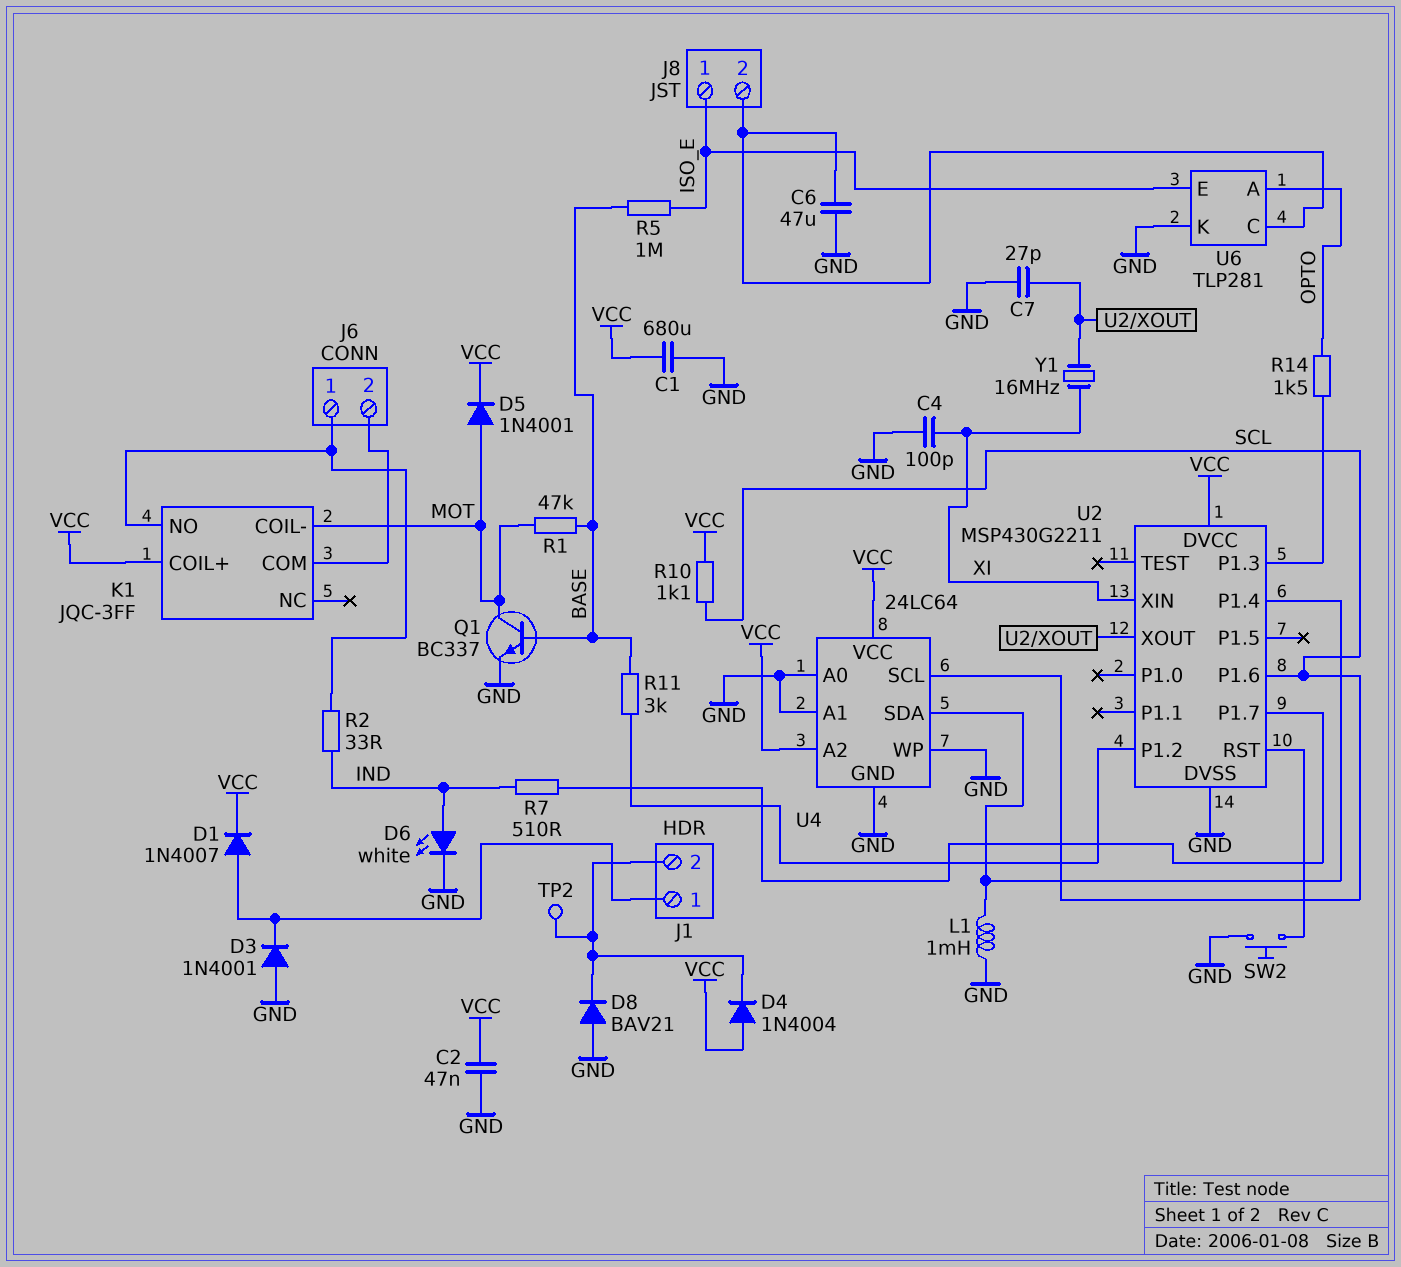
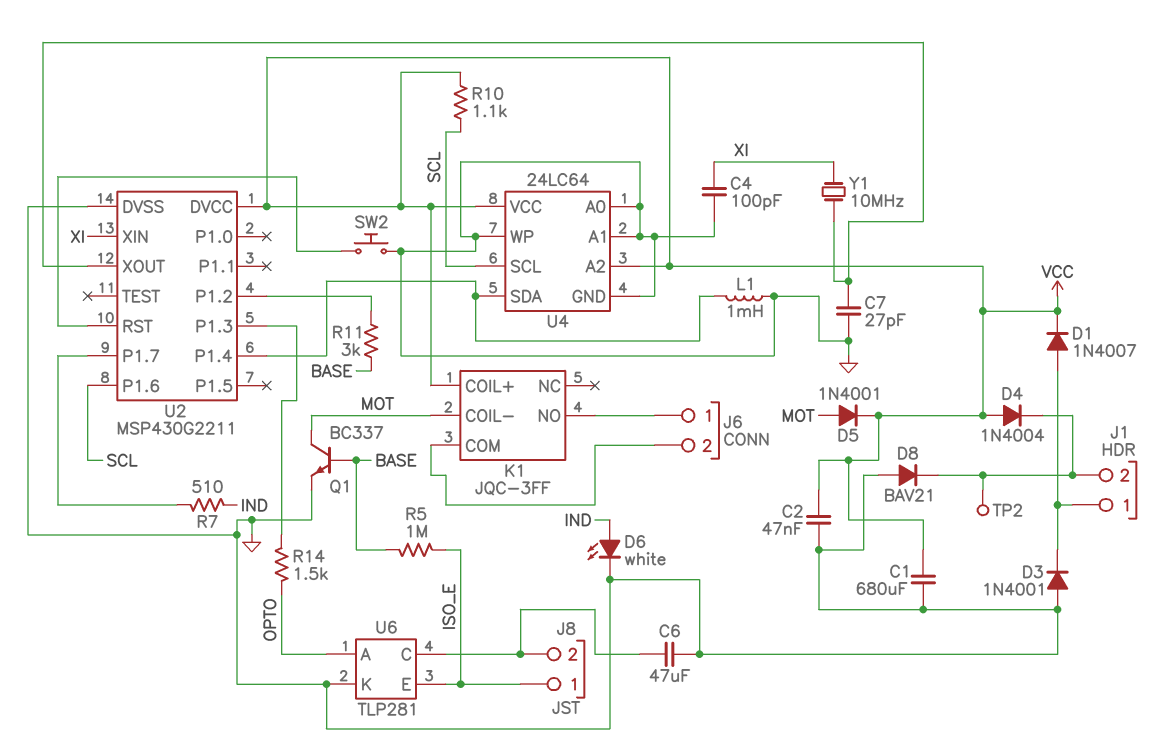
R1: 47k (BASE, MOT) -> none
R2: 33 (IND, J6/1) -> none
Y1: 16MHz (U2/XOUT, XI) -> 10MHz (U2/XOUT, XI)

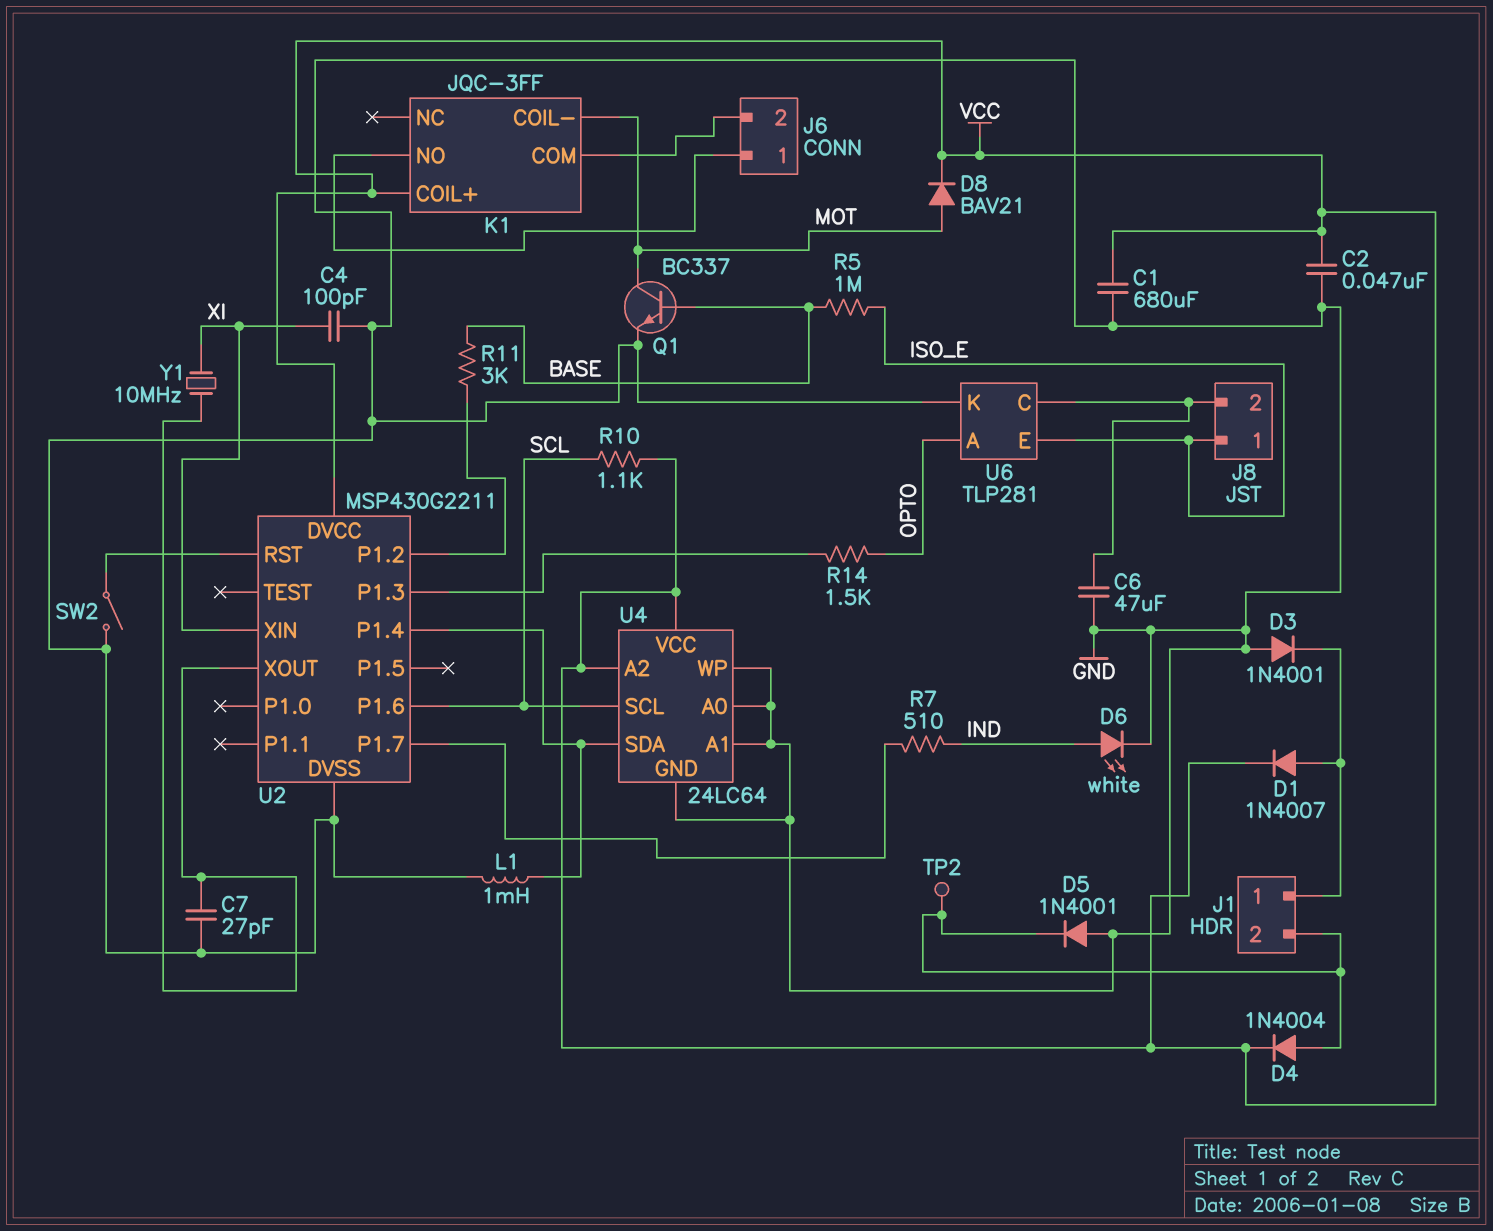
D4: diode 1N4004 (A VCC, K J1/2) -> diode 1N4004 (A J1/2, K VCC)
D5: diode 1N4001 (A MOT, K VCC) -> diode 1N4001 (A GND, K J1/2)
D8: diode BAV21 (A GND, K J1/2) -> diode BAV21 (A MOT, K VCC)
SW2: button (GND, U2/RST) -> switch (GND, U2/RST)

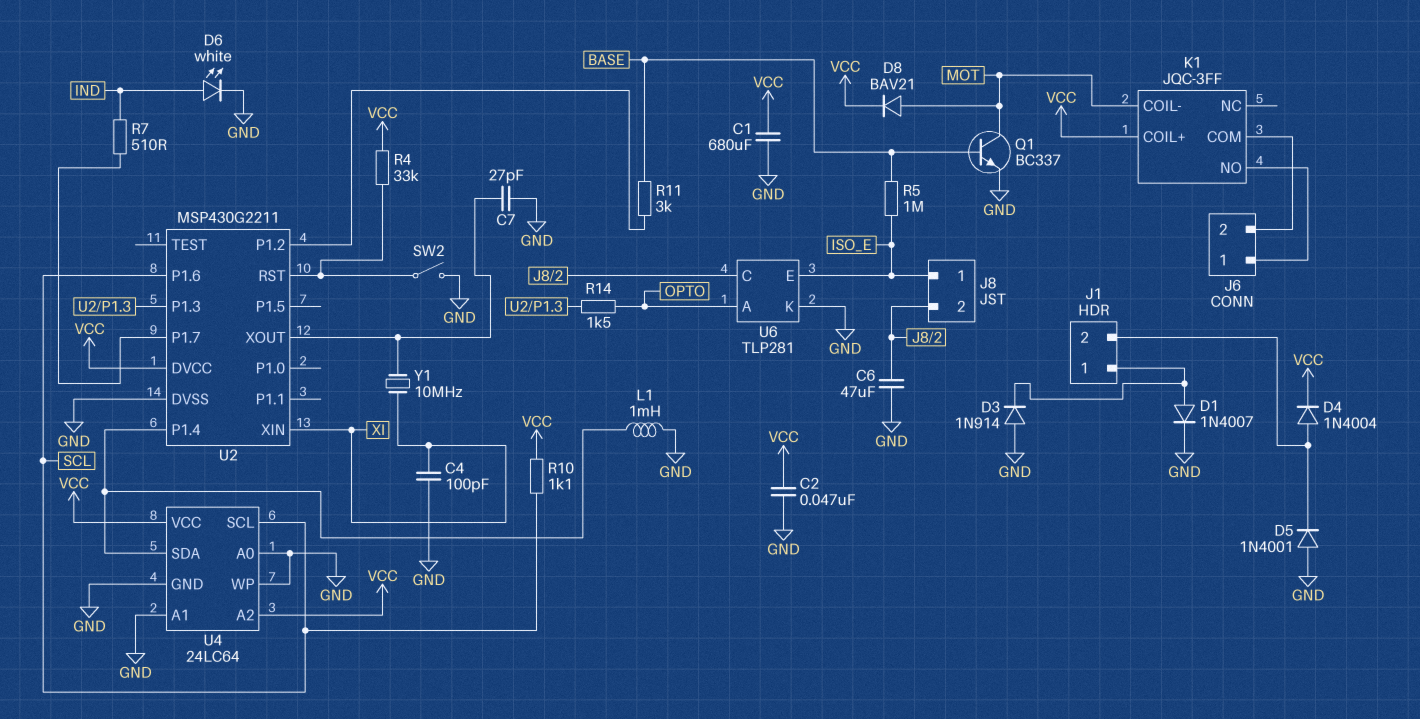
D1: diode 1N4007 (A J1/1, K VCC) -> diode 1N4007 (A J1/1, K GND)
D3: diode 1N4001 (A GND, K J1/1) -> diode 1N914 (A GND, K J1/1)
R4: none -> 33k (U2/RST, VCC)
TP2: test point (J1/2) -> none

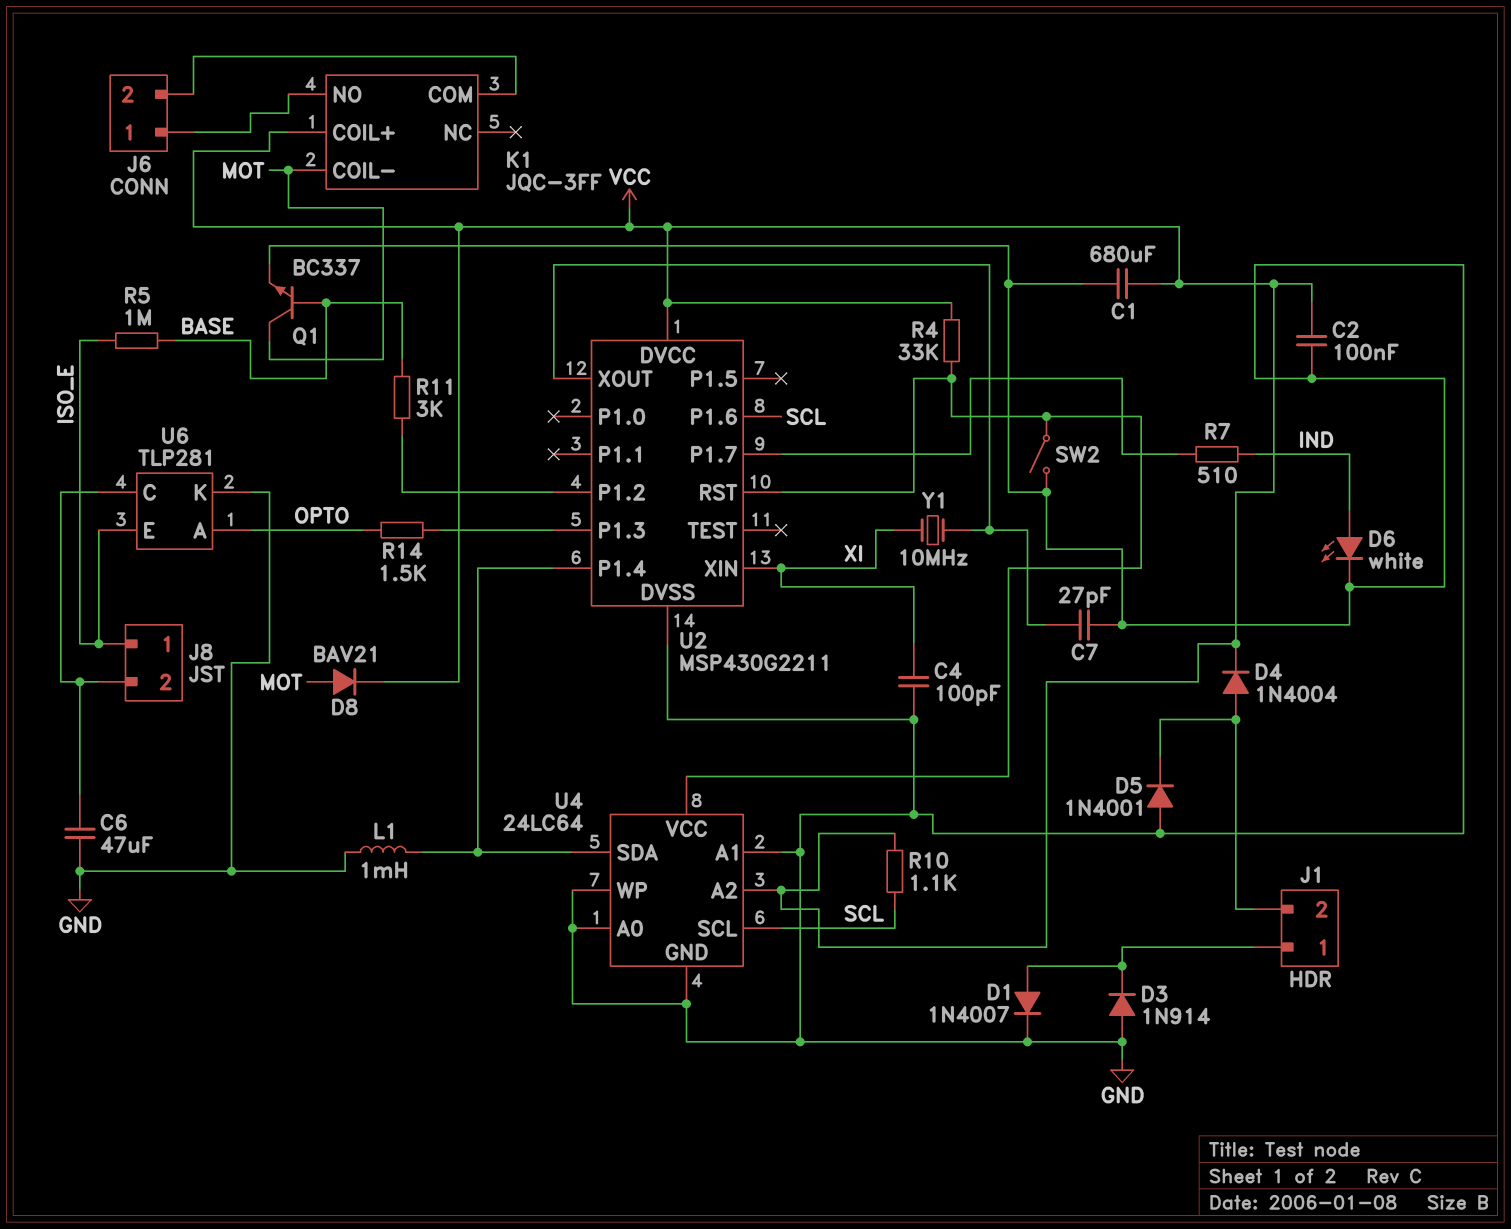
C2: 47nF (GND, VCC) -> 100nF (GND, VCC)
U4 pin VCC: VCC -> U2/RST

━━━━

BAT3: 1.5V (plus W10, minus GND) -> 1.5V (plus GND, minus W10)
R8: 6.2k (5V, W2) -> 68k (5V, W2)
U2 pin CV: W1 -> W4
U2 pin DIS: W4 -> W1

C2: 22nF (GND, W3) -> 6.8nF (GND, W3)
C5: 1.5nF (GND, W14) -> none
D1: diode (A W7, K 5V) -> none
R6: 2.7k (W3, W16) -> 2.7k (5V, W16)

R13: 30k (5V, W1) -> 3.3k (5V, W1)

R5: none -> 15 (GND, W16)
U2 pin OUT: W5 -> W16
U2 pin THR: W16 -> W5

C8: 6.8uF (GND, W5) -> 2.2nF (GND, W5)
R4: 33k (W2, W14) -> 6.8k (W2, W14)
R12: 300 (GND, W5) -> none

━━━━

#### [Problem statement]
Copy out each line of the data that has the word "none" in it.

#### [Response to the task]
R1: 47k (BASE, MOT) -> none
R2: 33 (IND, J6/1) -> none
R4: none -> 33k (U2/RST, VCC)
TP2: test point (J1/2) -> none
C5: 1.5nF (GND, W14) -> none
D1: diode (A W7, K 5V) -> none
R5: none -> 15 (GND, W16)
R12: 300 (GND, W5) -> none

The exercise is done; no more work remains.